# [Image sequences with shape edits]
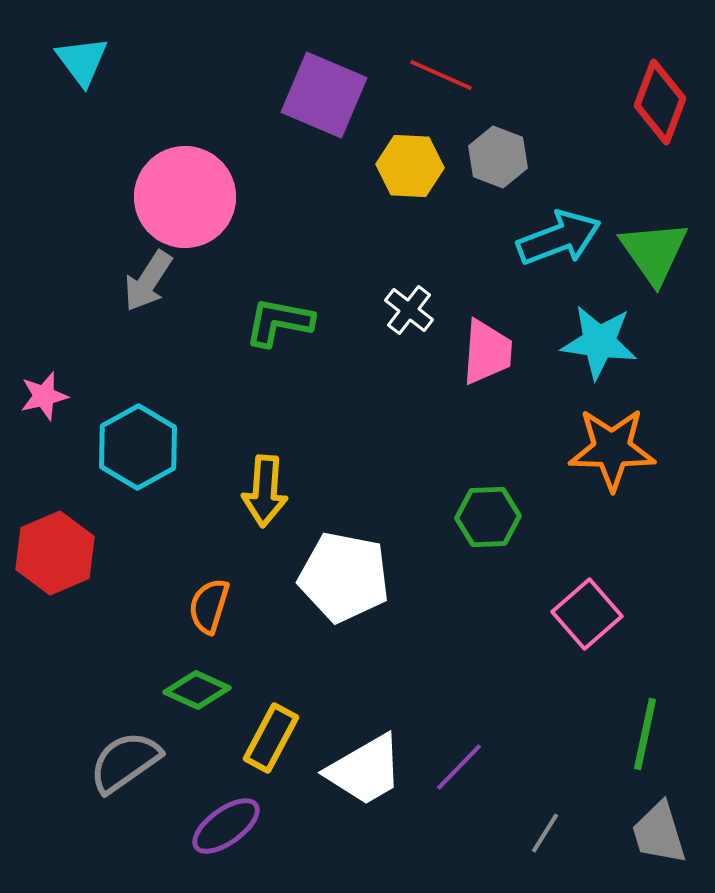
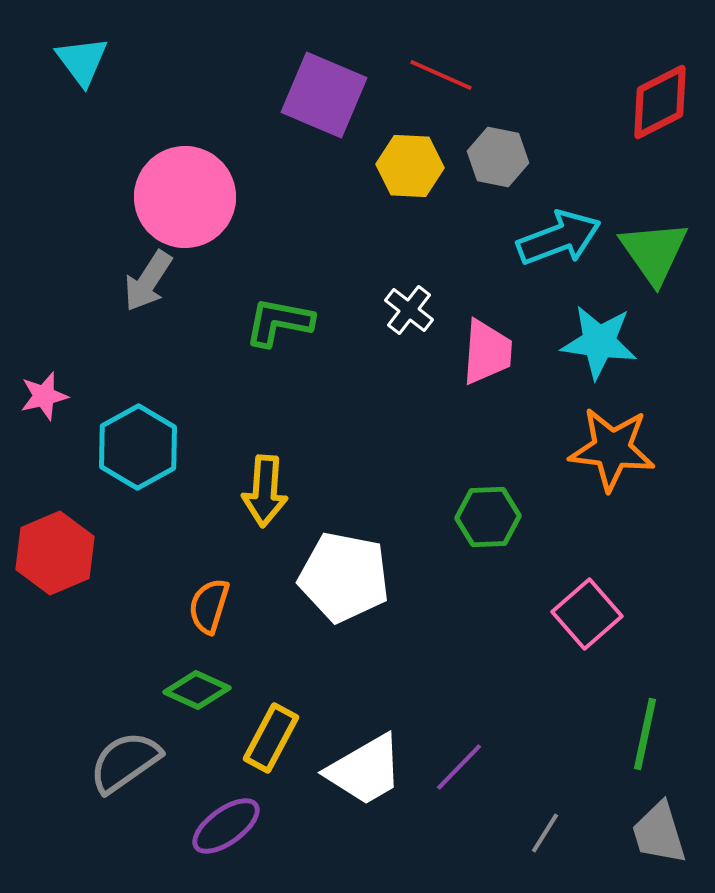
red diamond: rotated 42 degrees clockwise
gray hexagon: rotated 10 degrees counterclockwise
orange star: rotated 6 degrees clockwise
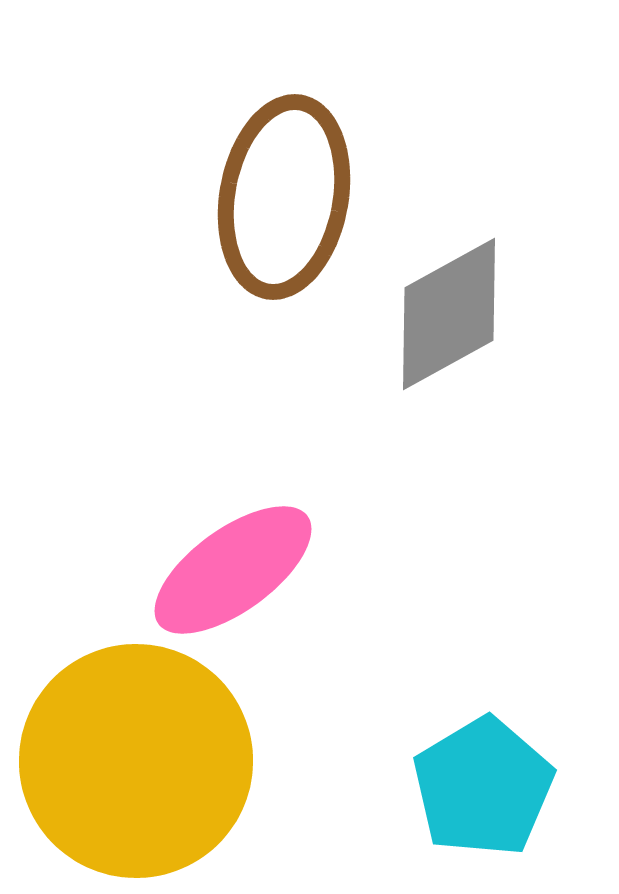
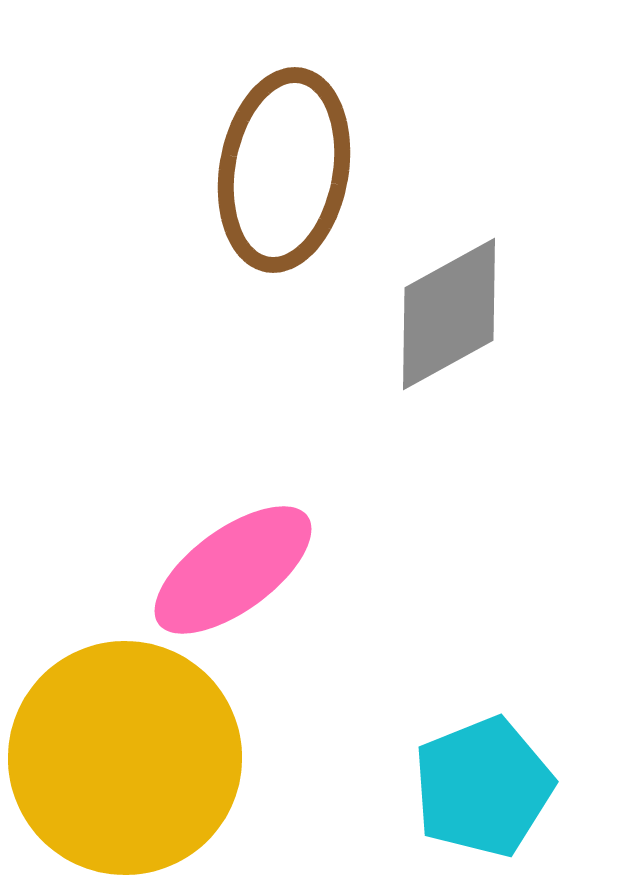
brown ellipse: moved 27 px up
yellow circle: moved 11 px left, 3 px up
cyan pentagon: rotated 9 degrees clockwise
--
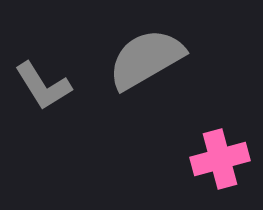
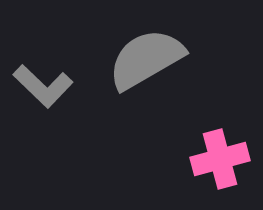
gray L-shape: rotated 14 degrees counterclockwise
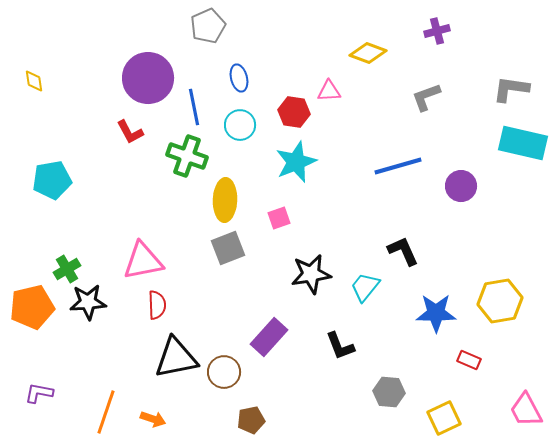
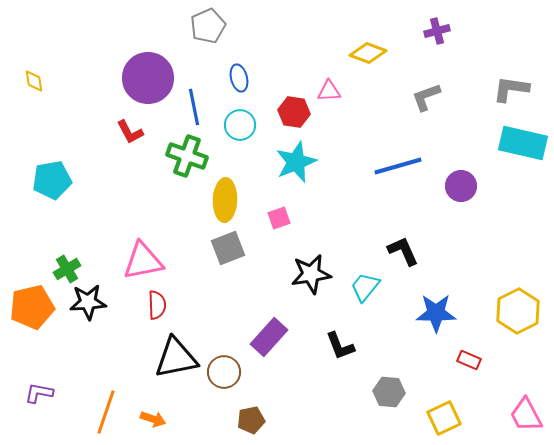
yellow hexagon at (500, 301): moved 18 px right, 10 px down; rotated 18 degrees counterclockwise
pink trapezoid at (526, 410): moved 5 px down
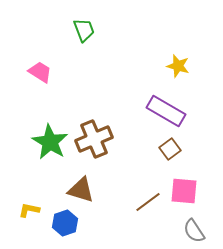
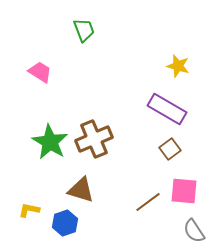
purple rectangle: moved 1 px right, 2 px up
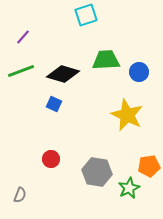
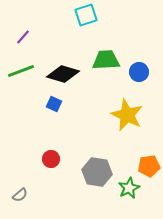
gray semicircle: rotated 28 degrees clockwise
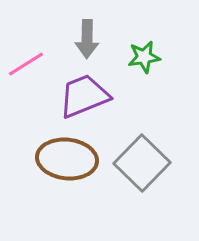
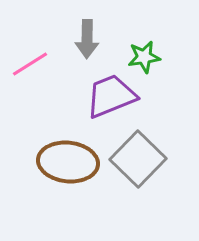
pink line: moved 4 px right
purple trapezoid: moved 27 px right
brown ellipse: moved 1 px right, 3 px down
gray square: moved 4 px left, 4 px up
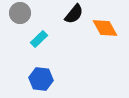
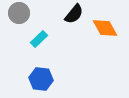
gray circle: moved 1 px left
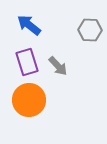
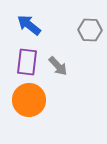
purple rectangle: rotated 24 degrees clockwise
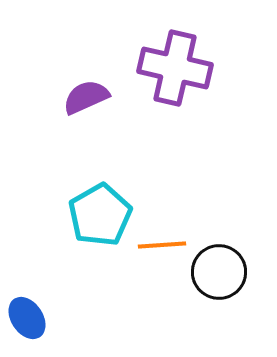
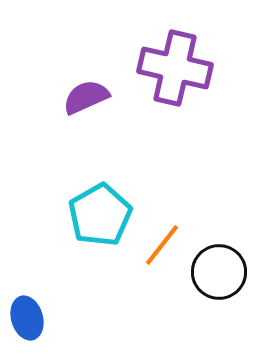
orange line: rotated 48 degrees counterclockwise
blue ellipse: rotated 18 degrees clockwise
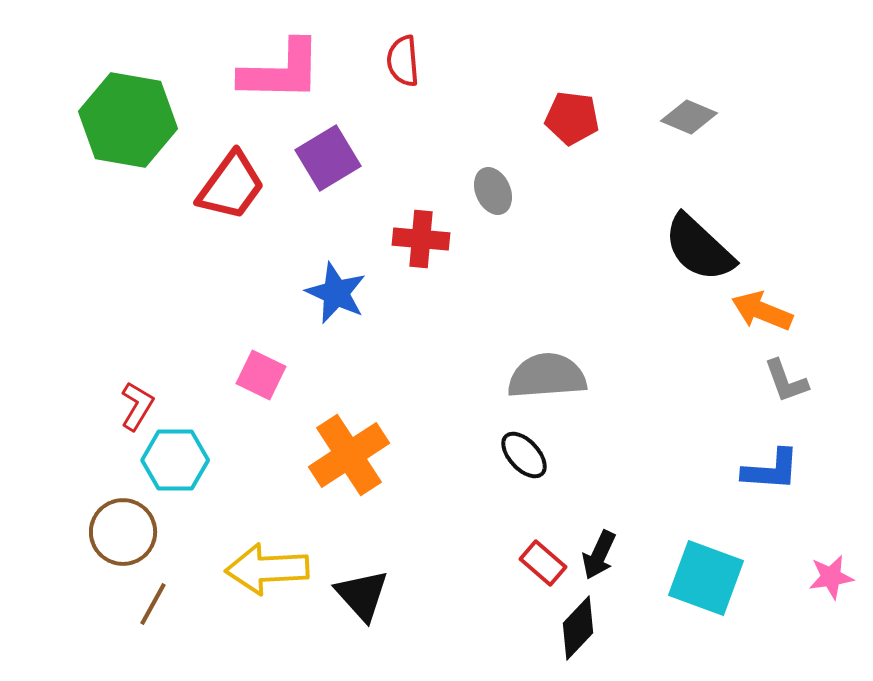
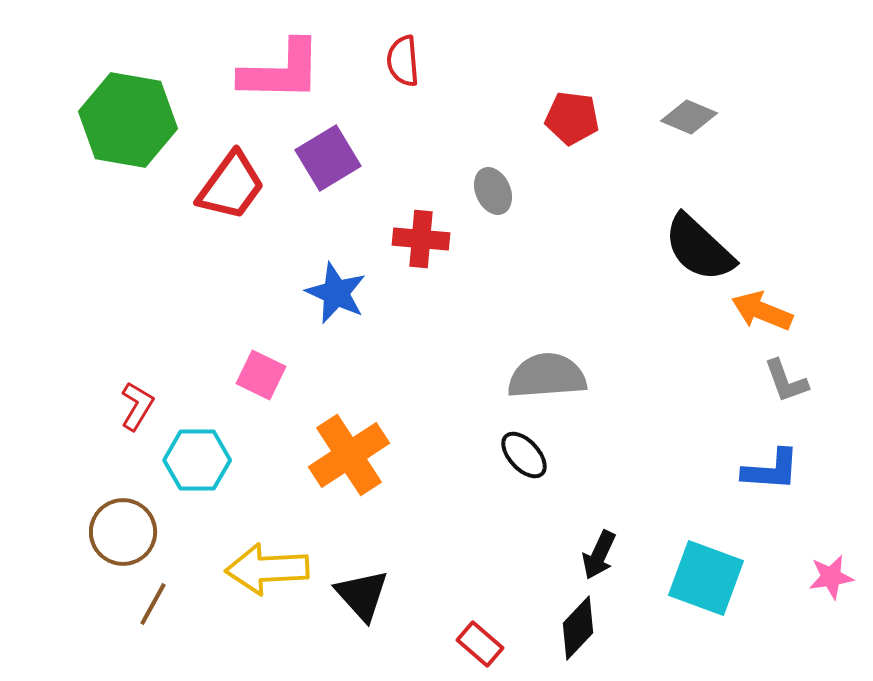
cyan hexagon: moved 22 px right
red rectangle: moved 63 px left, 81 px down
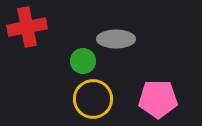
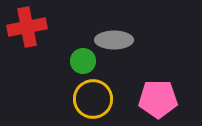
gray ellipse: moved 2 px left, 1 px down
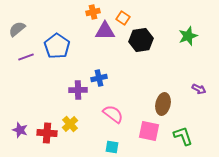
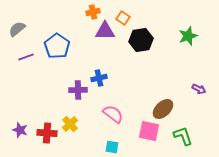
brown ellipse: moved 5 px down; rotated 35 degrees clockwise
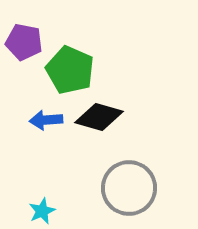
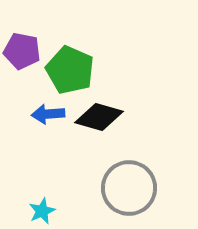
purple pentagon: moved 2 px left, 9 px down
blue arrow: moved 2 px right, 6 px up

# [TASK ITEM]
Only lines holding the word "gray" are wanted, so copy each of them from the records above.

# [THE COMPLETED TASK]
gray hexagon: rotated 10 degrees counterclockwise
gray L-shape: rotated 14 degrees counterclockwise
gray semicircle: rotated 28 degrees clockwise
gray square: moved 4 px left, 4 px up
gray circle: moved 1 px left
gray ellipse: moved 2 px left, 1 px down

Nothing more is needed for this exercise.